[WORK TO BE COMPLETED]: Although the data below contains pictures, output only the lines between those holding "black square: (84, 256) -> (92, 267), moved" and "yellow pentagon: (590, 840)", inclusive, exactly and without those pictures.

*** Begin section ***

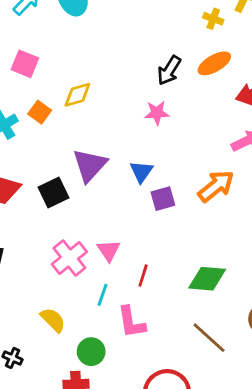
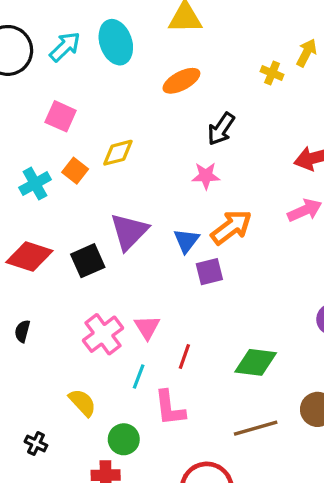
orange ellipse: (214, 63) -> (181, 81), moved
orange arrow: (216, 186) -> (231, 227), moved
brown line: (209, 338) -> (256, 428), turned -60

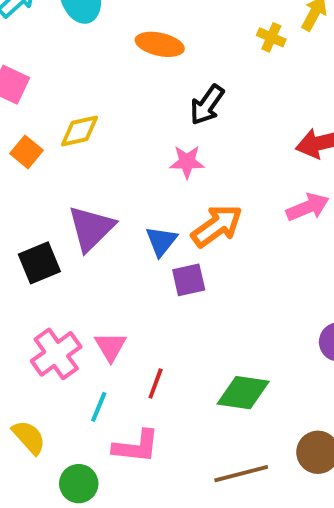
orange ellipse: (181, 81) -> (160, 44), turned 39
pink L-shape: (170, 408) -> (136, 446), turned -78

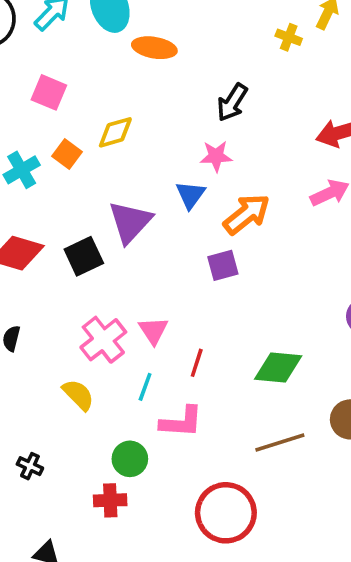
orange ellipse: (160, 44) -> (154, 48), moved
blue triangle: (161, 241) -> (191, 195), moved
yellow semicircle: (29, 437) -> (78, 395), moved

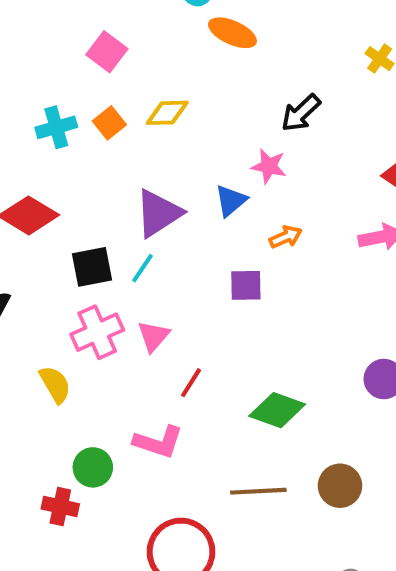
orange arrow: (247, 214) -> (286, 237), size x0.6
black square: (84, 256) -> (92, 267), moved
cyan line: (145, 387) -> (142, 268), moved

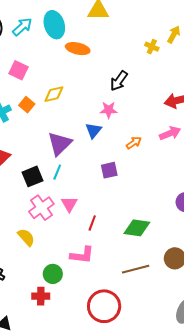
orange arrow: (286, 237) -> (134, 143), moved

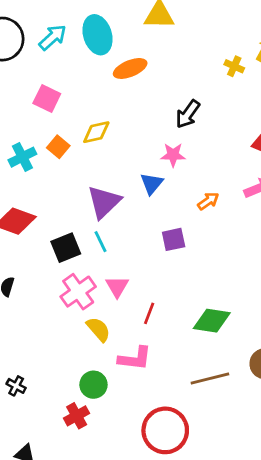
orange ellipse: (78, 49) -> (130, 68), turned -35
cyan line: (57, 172) -> (100, 242), turned -49
yellow semicircle: (26, 237) -> (98, 329), moved
red cross: (41, 296) -> (77, 416), turned -30

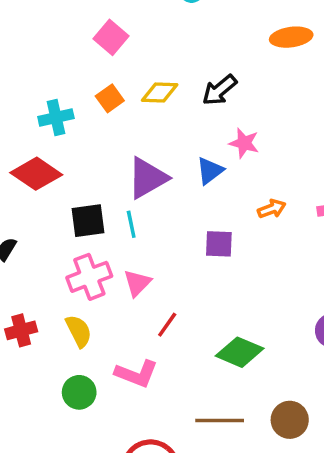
orange ellipse: (130, 68) -> (291, 37), moved
black arrow: (188, 114) -> (220, 90), moved
cyan cross: (22, 157) -> (56, 117), moved
yellow semicircle: (98, 329) -> (79, 331), moved
red cross: (77, 416) -> (21, 330), moved

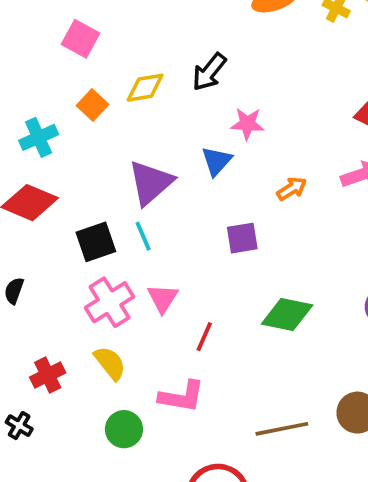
green diamond: (240, 352) -> (287, 314), moved

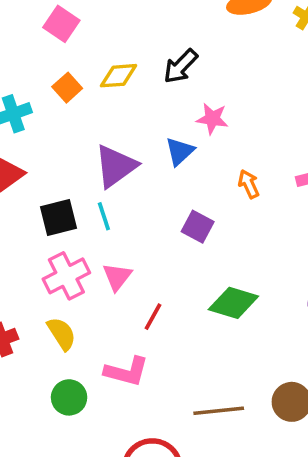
orange arrow: (292, 189) -> (249, 184), turned -88
purple square: (242, 238) -> (198, 227), turned 32

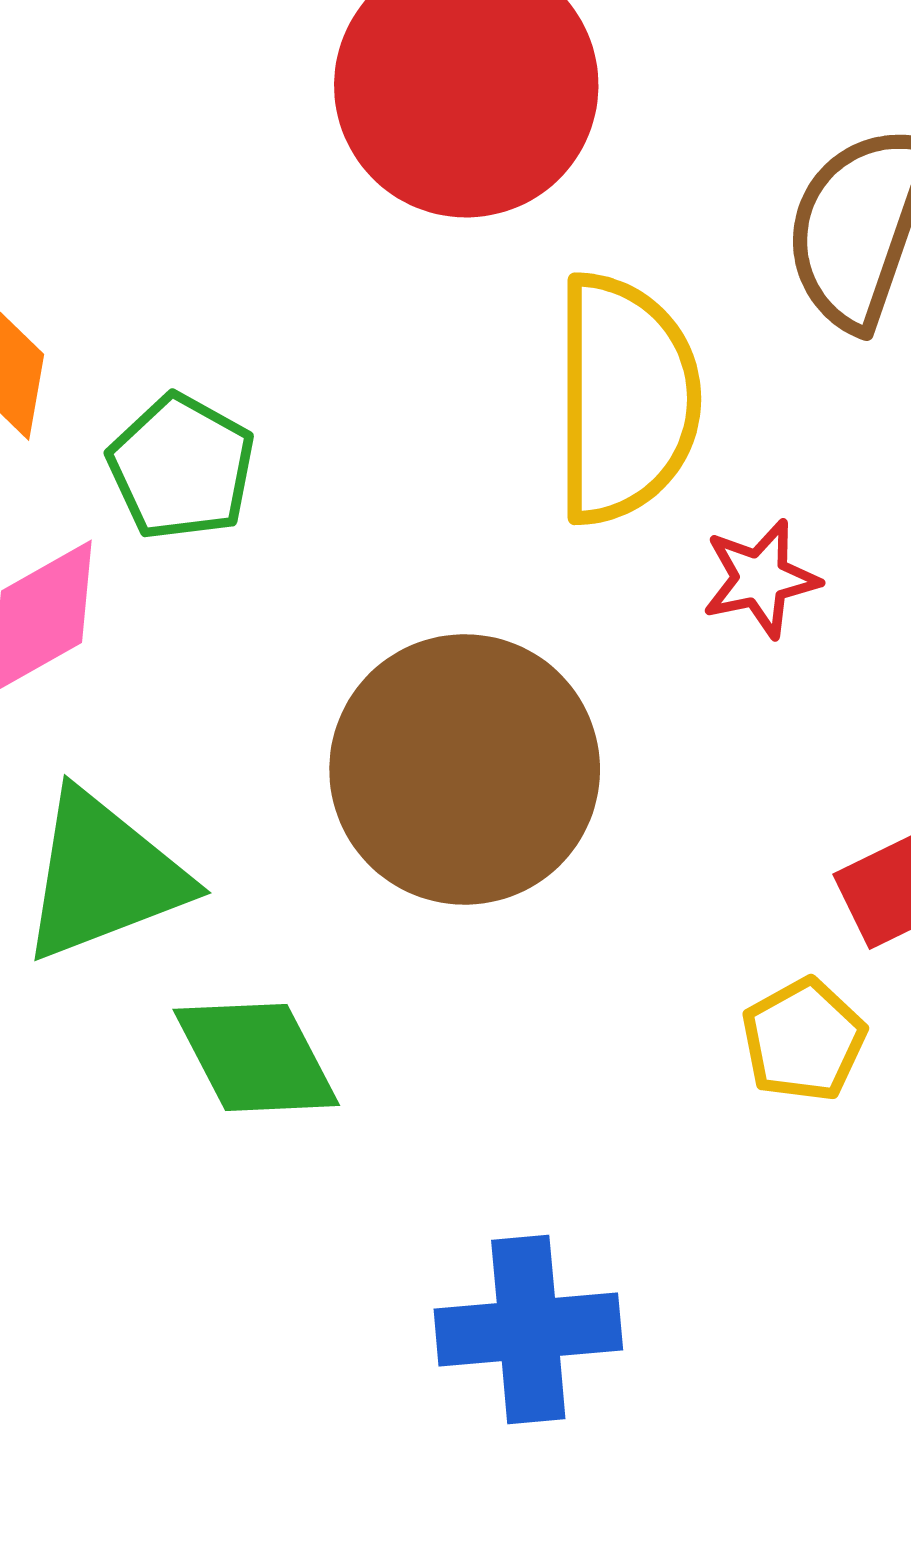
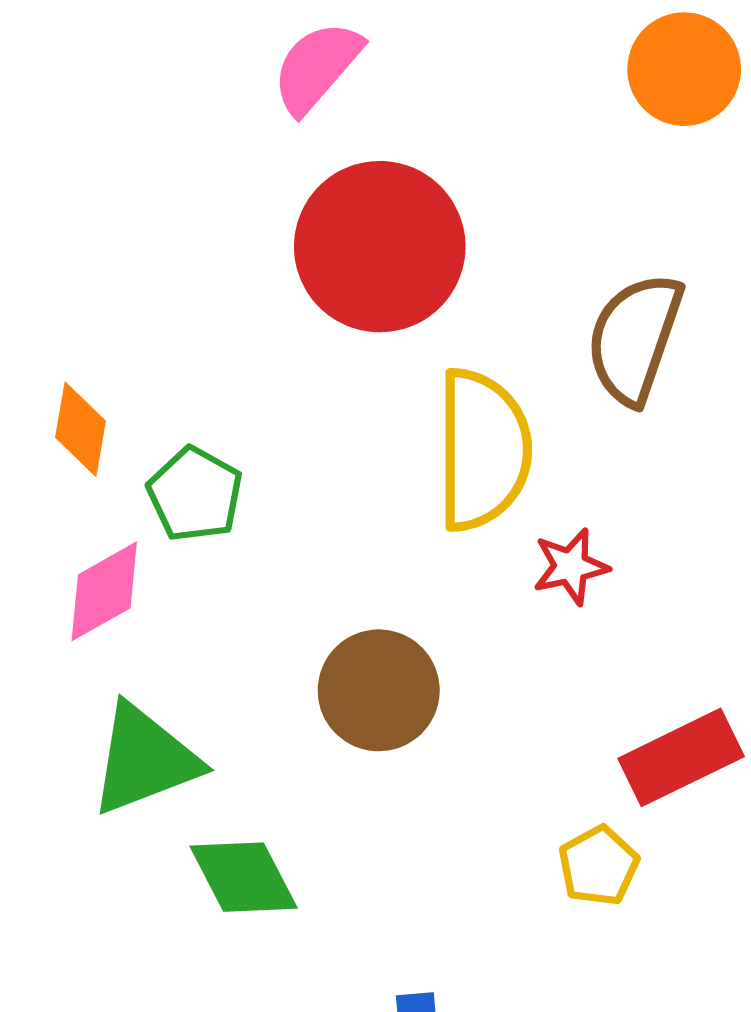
brown circle: (465, 769) -> (379, 690), size x0.7

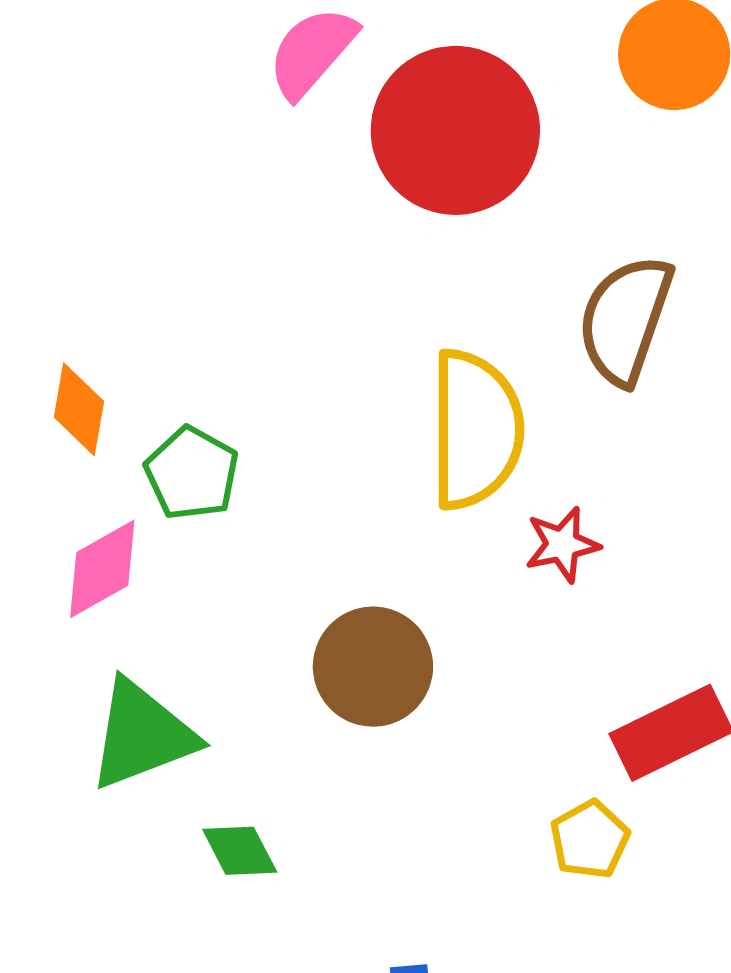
red circle: (380, 247) -> (455, 130), moved
green diamond: (244, 877) -> (240, 851), size x0.7

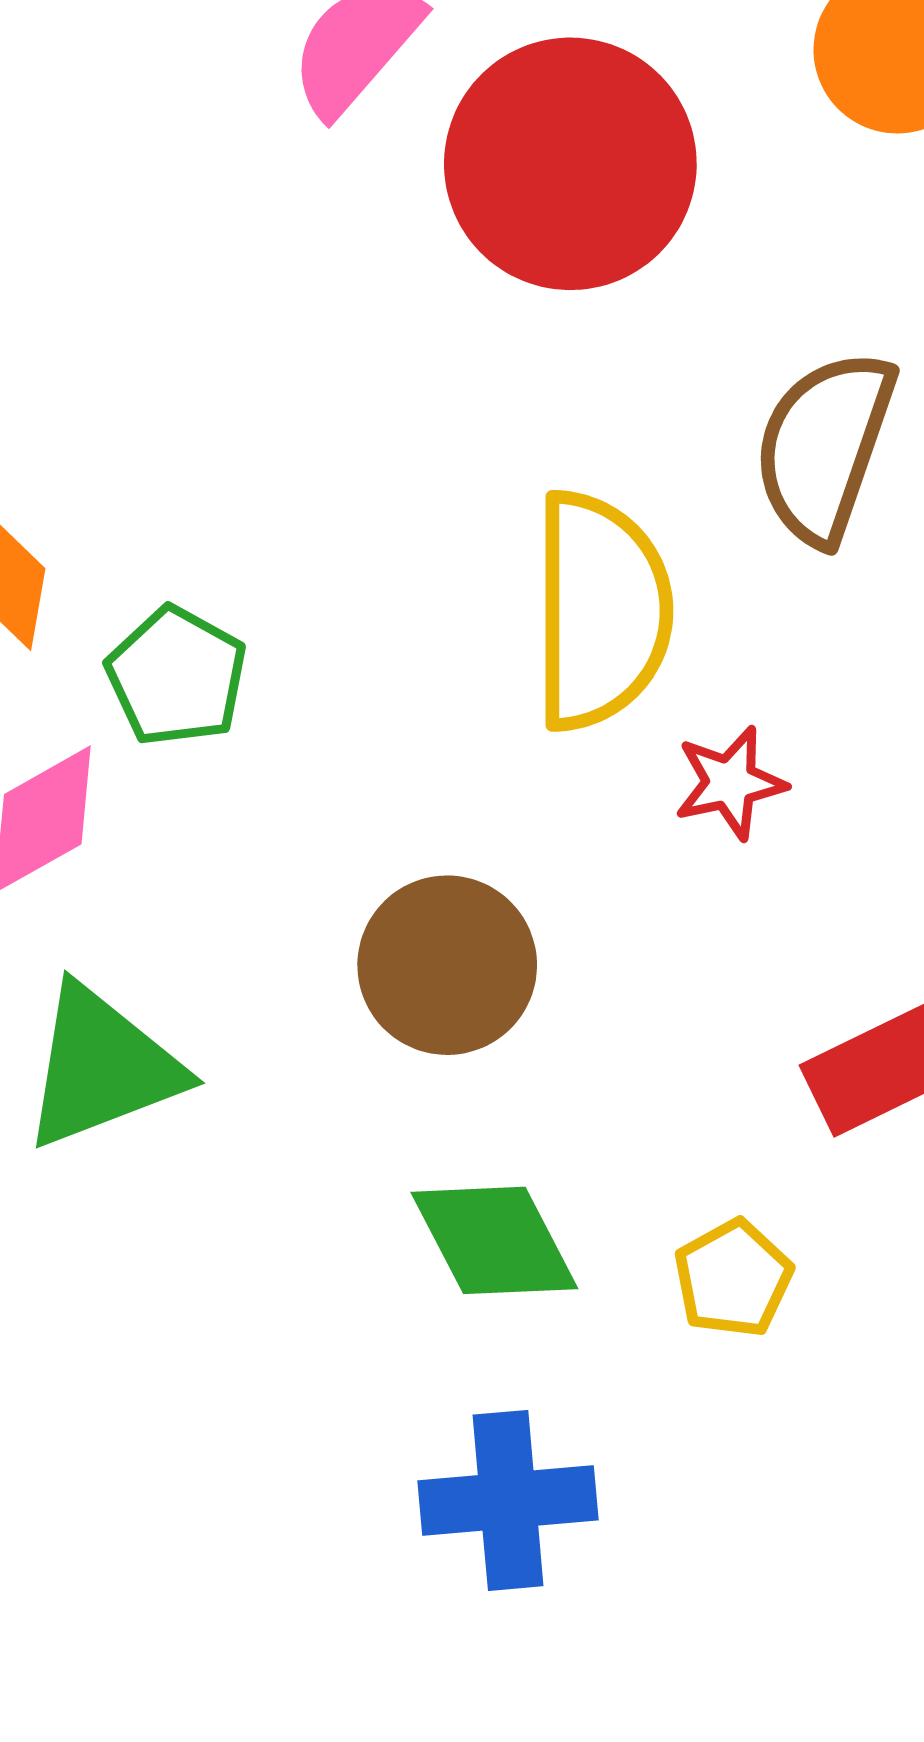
yellow pentagon: (590, 840) -> (733, 1278), moved
green diamond: (240, 851) -> (494, 1240), moved, size x1.5

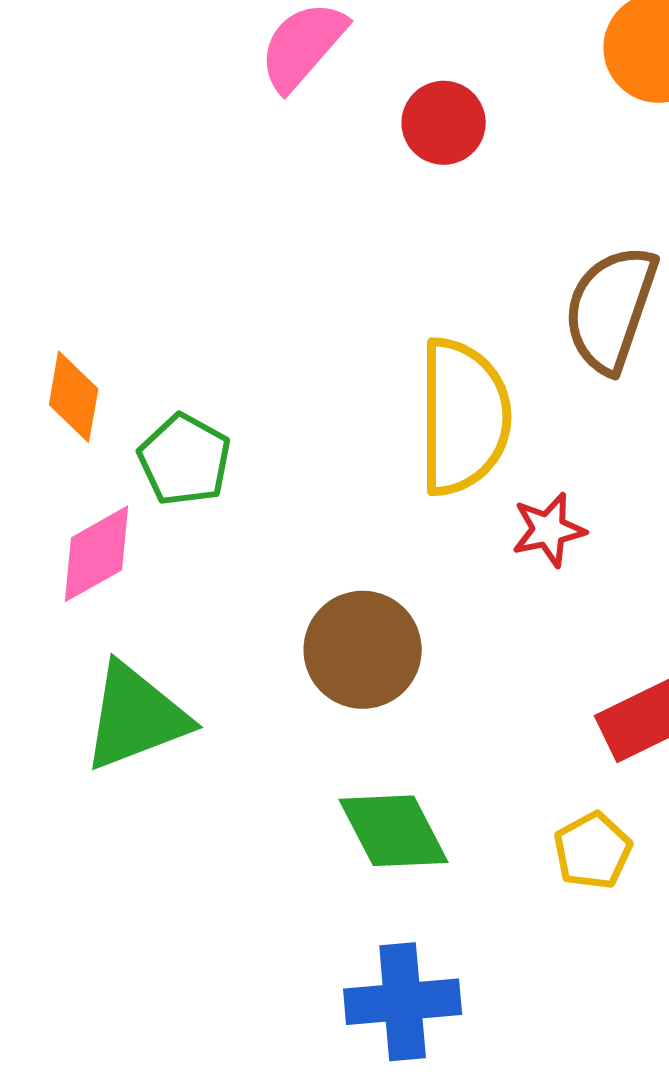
red circle: (570, 164) -> (444, 123), size x0.5
yellow pentagon: (733, 1278) -> (593, 851), moved

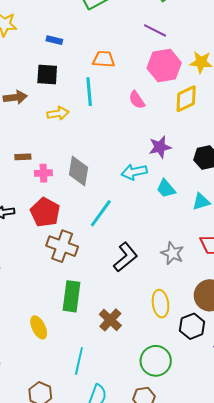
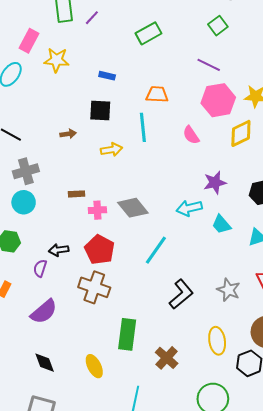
brown arrow: (15, 97) -> (68, 134), size x0.7
gray diamond: (78, 171) -> (133, 208), turned -48
brown cross: (62, 246) -> (94, 287), moved

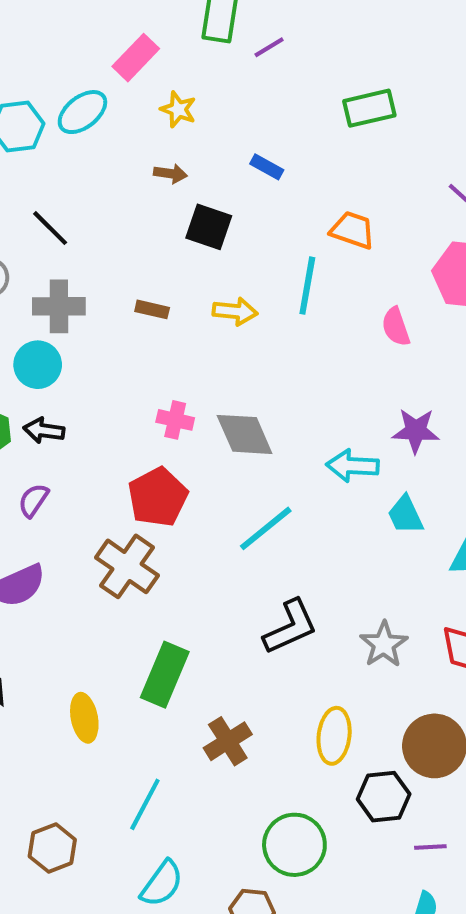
yellow star: (57, 60) -> (178, 109), size x0.7
black square: (100, 110) -> (209, 227), moved
brown arrow: (68, 134) -> (170, 174), moved
brown rectangle: (76, 194) -> (152, 309), moved
black arrow: (59, 250) -> (44, 430), moved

*** End section ***

[TASK RESPONSE]:
black square: (84, 256) -> (92, 267), moved
cyan line: (145, 387) -> (142, 268), moved

orange arrow: (286, 237) -> (134, 143), moved

orange ellipse: (78, 49) -> (130, 68), turned -35
cyan line: (57, 172) -> (100, 242), turned -49
yellow semicircle: (26, 237) -> (98, 329), moved
red cross: (41, 296) -> (77, 416), turned -30

orange ellipse: (130, 68) -> (291, 37), moved
black arrow: (188, 114) -> (220, 90), moved
cyan cross: (22, 157) -> (56, 117), moved
yellow semicircle: (98, 329) -> (79, 331), moved
red cross: (77, 416) -> (21, 330), moved

green diamond: (240, 352) -> (287, 314), moved

orange arrow: (292, 189) -> (249, 184), turned -88
purple square: (242, 238) -> (198, 227), turned 32

brown circle: (465, 769) -> (379, 690), size x0.7

red circle: (380, 247) -> (455, 130), moved
green diamond: (244, 877) -> (240, 851), size x0.7

yellow pentagon: (590, 840) -> (733, 1278), moved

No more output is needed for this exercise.